→ Exercise
With pictures excluded, copy word for word the lines in the data below from the line containing "purple 1x3 slope" through the line containing "none -> green 1x6 plate [367,69,625,211]".

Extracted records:
BEGIN

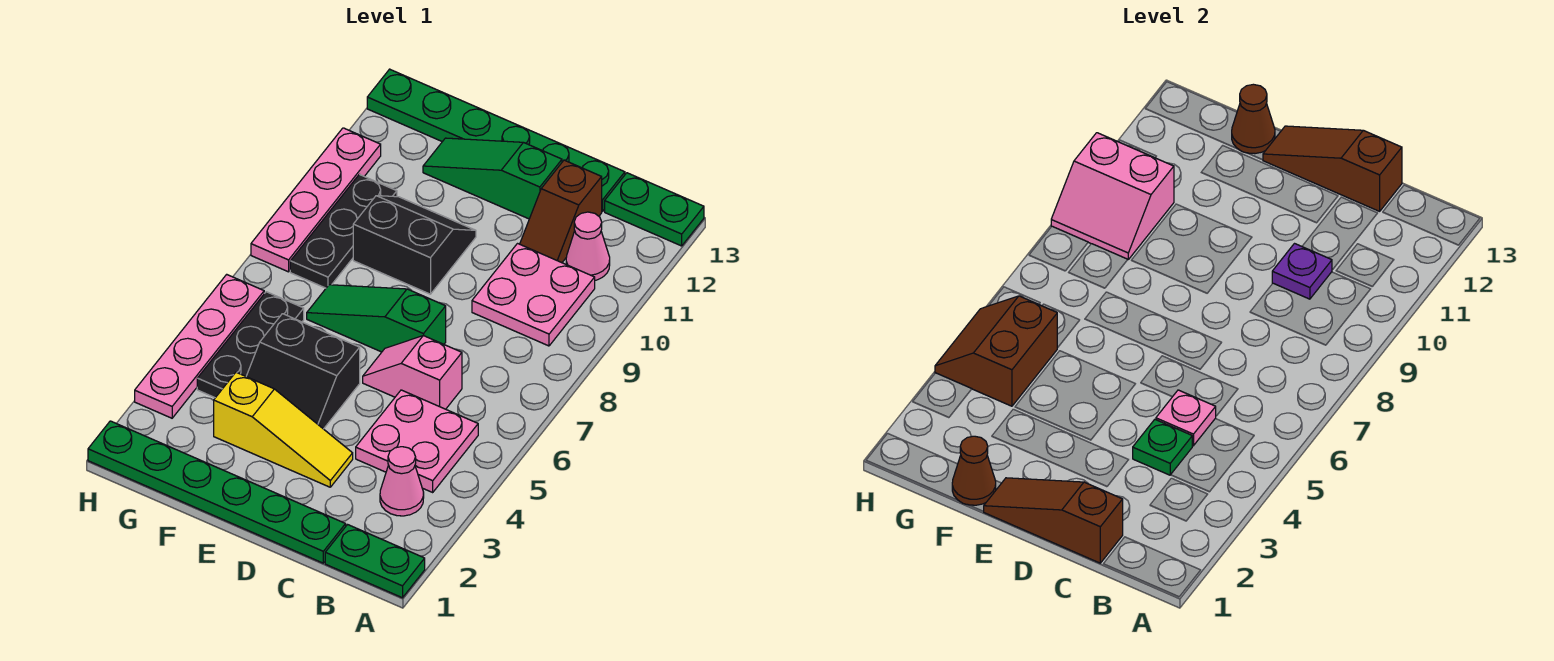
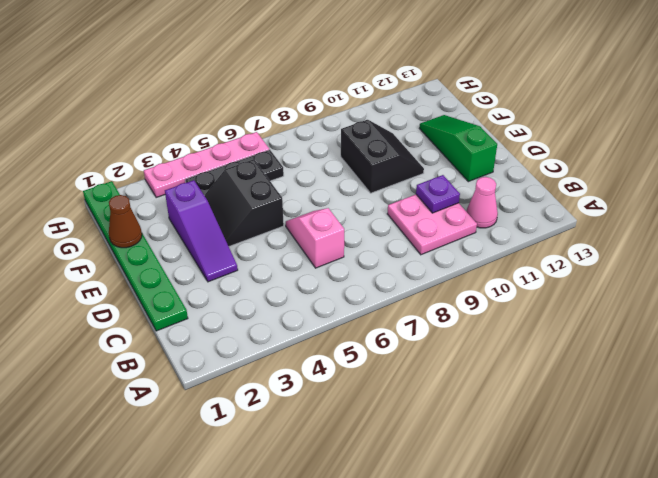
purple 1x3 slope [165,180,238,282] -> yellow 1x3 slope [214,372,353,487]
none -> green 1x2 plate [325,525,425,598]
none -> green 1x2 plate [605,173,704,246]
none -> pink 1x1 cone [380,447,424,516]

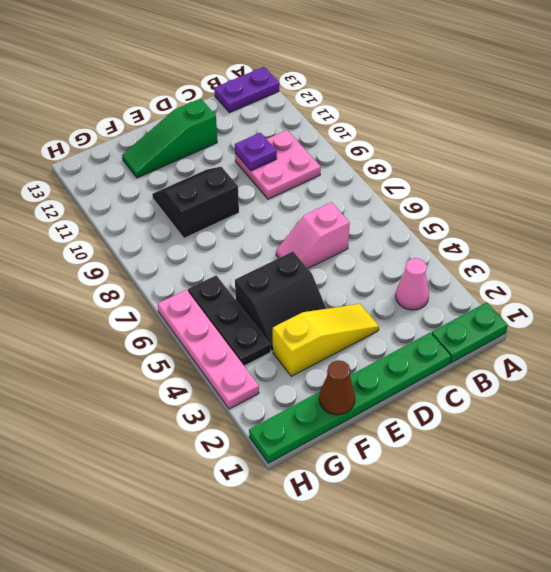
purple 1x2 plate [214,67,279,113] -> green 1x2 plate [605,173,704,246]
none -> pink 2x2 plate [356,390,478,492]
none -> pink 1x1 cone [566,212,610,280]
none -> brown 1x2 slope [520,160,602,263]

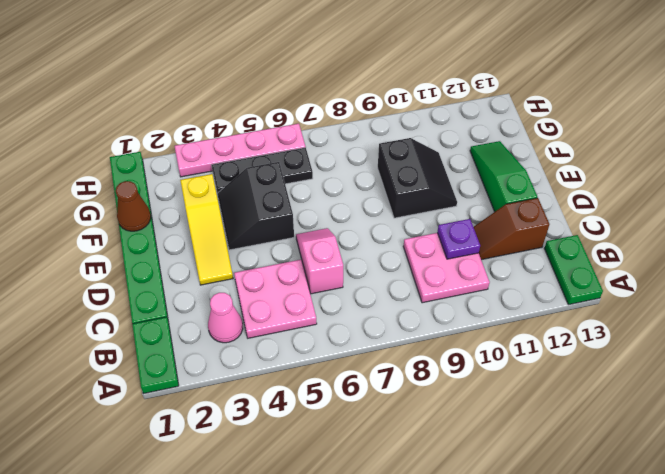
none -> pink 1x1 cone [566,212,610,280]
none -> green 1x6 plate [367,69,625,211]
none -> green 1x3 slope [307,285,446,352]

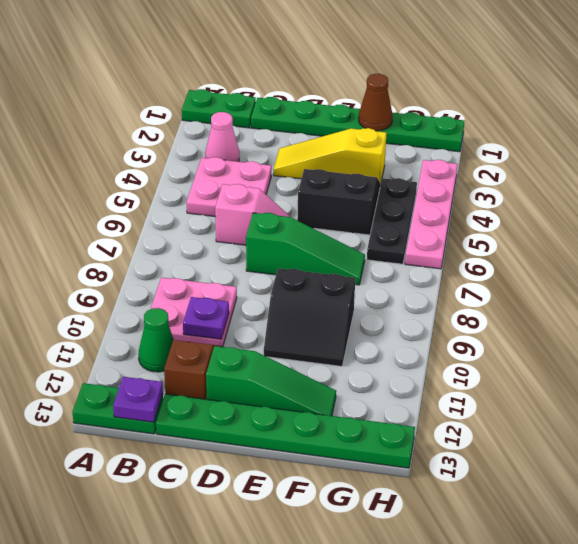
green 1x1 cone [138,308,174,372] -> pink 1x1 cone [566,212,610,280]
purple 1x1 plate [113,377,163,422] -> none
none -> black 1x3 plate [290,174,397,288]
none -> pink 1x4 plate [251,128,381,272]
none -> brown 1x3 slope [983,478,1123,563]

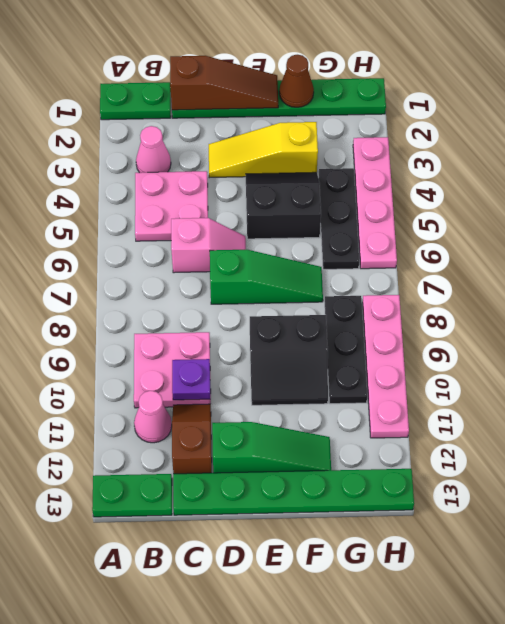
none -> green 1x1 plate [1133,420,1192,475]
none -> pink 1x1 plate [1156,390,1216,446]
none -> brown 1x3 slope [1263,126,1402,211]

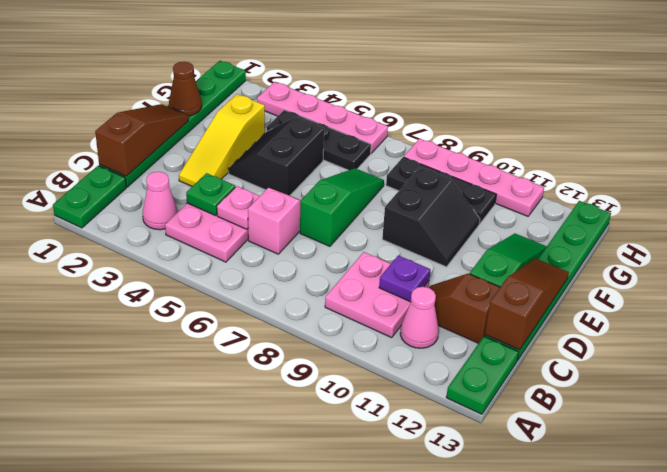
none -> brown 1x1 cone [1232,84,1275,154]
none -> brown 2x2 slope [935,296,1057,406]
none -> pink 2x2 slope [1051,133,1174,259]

END
BEGIN

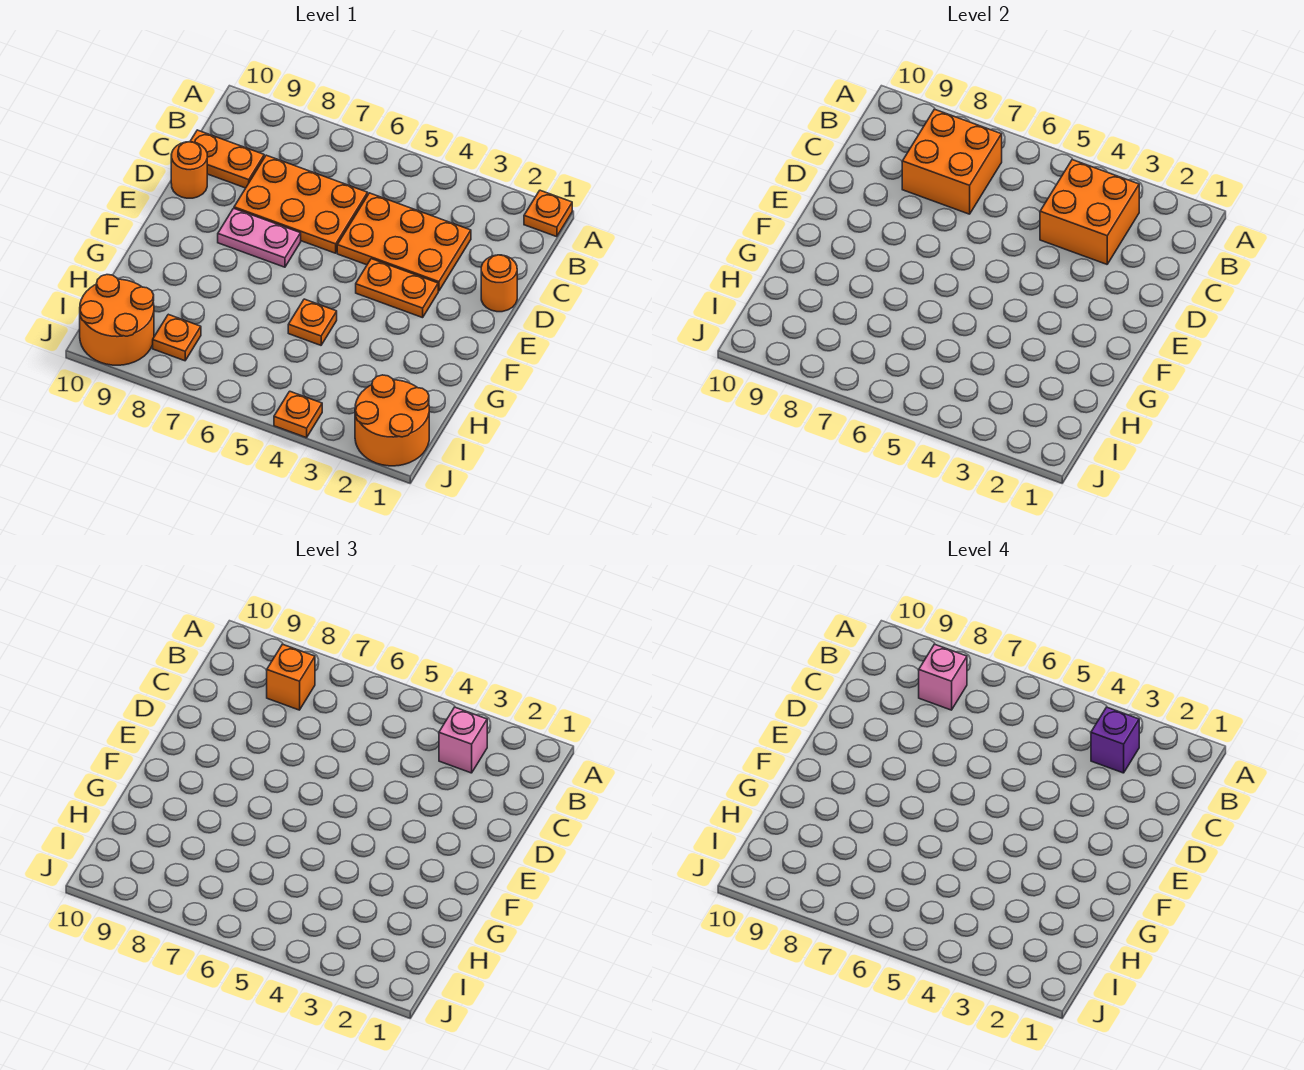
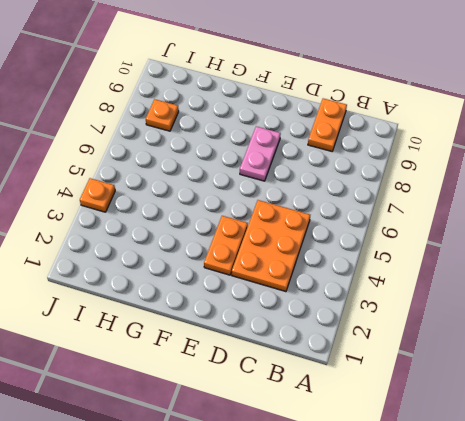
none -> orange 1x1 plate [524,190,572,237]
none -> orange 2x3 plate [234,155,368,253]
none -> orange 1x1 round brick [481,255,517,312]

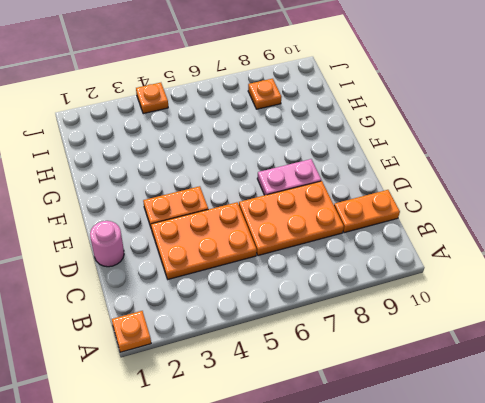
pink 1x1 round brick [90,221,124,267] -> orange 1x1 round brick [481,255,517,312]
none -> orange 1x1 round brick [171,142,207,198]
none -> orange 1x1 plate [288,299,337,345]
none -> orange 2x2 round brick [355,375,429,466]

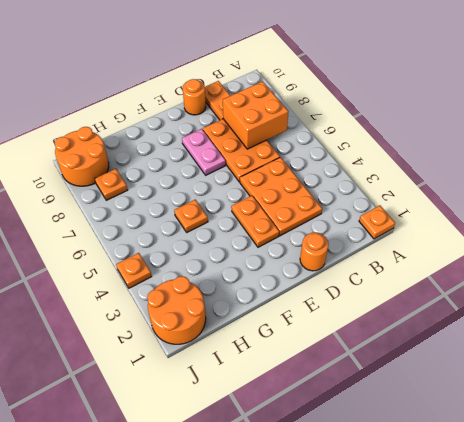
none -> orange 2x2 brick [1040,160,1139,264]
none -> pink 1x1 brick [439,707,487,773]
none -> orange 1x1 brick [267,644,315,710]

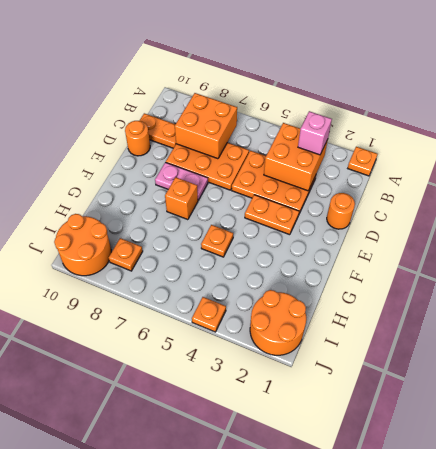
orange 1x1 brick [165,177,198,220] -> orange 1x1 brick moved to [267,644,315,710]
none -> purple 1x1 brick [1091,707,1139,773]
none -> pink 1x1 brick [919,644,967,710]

END

→ Exercise result
purple 1x3 slope [165,180,238,282] -> yellow 1x3 slope [214,372,353,487]
none -> green 1x2 plate [325,525,425,598]
none -> green 1x2 plate [605,173,704,246]
none -> pink 1x1 cone [380,447,424,516]

purple 1x2 plate [214,67,279,113] -> green 1x2 plate [605,173,704,246]
none -> pink 2x2 plate [356,390,478,492]
none -> pink 1x1 cone [566,212,610,280]
none -> brown 1x2 slope [520,160,602,263]

none -> pink 1x1 cone [566,212,610,280]
none -> green 1x6 plate [367,69,625,211]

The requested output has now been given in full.